======== RECORD SET ========

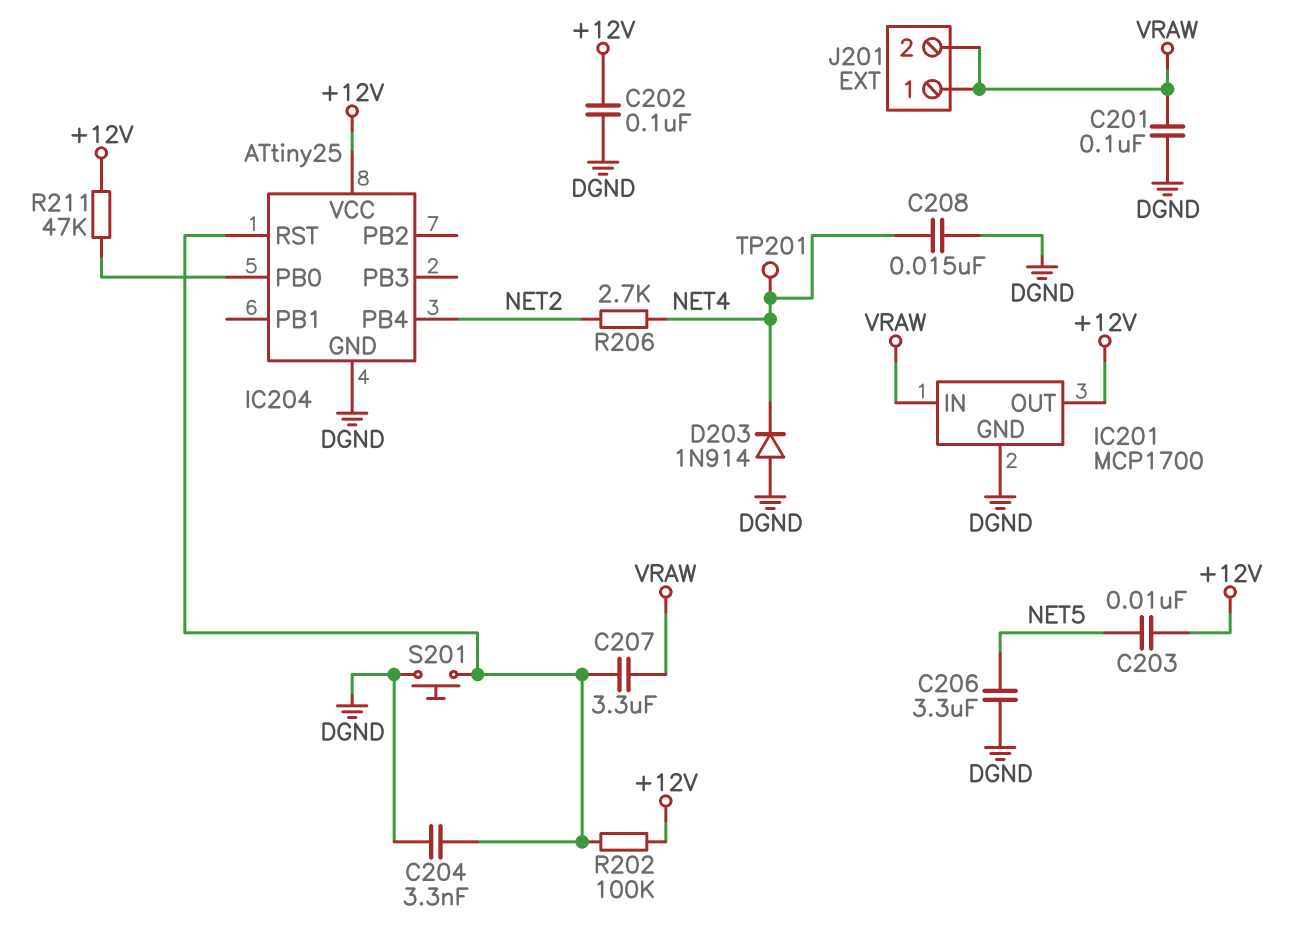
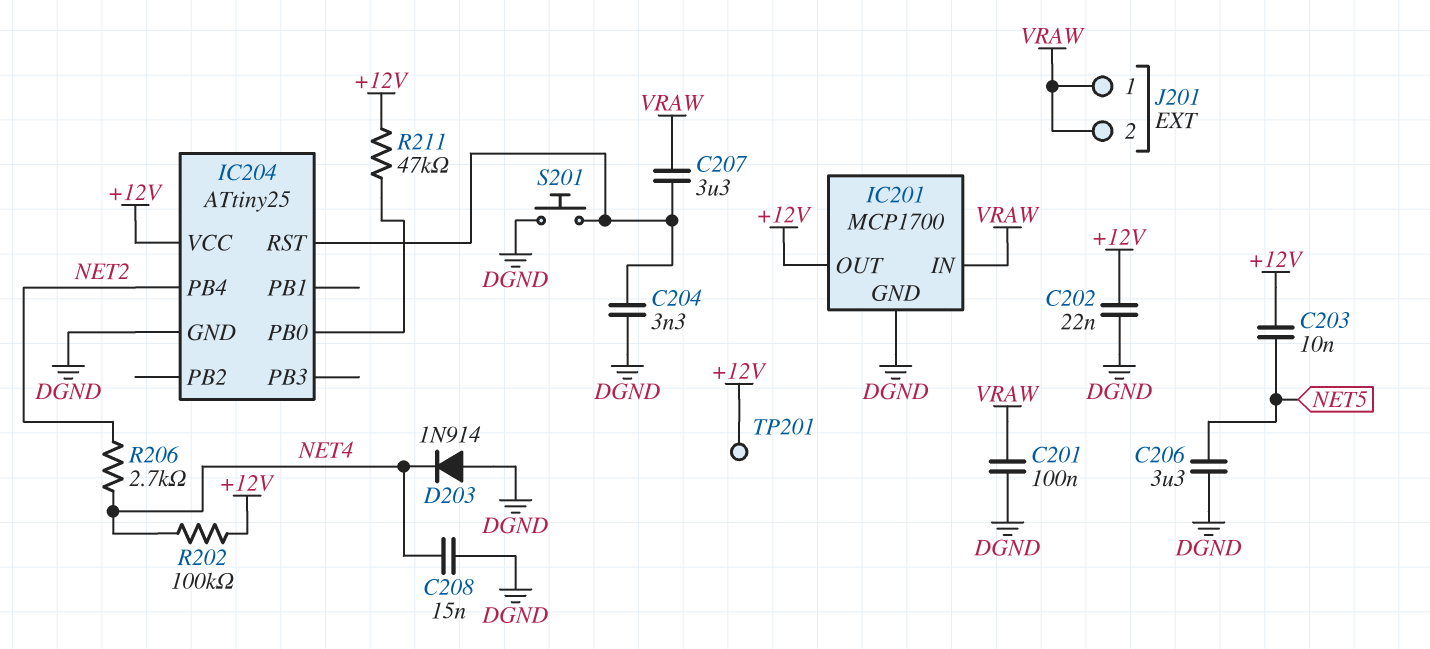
C202: 100nF (+12V, DGND) -> 22nF (+12V, DGND)
R202: 100k (+12V, IC204/RST) -> 100k (+12V, NET4)
TP201: test point (NET4) -> test point (+12V)

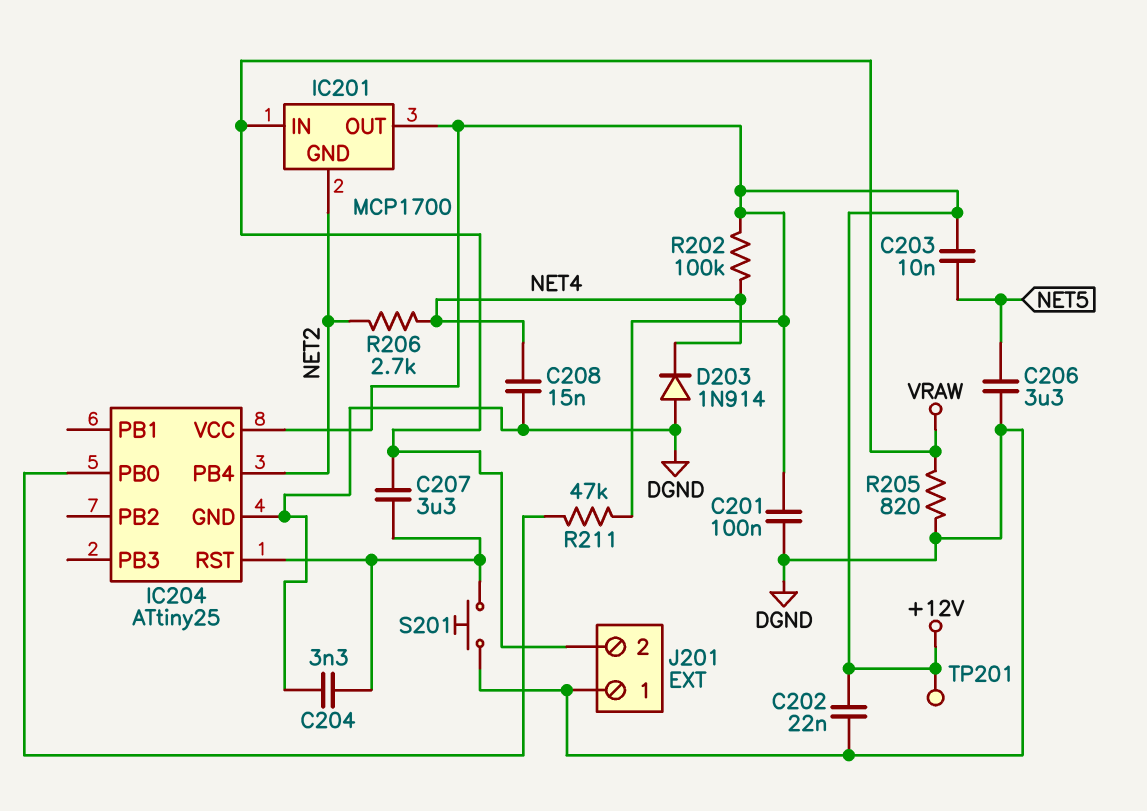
C201: 100nF (DGND, VRAW) -> 100nF (+12V, DGND)
IC201 pin GND: DGND -> NET2
J201 pin 1: VRAW -> DGND
R205: none -> 820 (DGND, VRAW)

========

- _INSTRUCTIONS FOR THE TASK_: An exact copy of the entries, minus the pictures, is what's needed here.

- _TASK RESULT_:
C202: 100nF (+12V, DGND) -> 22nF (+12V, DGND)
R202: 100k (+12V, IC204/RST) -> 100k (+12V, NET4)
TP201: test point (NET4) -> test point (+12V)

C201: 100nF (DGND, VRAW) -> 100nF (+12V, DGND)
IC201 pin GND: DGND -> NET2
J201 pin 1: VRAW -> DGND
R205: none -> 820 (DGND, VRAW)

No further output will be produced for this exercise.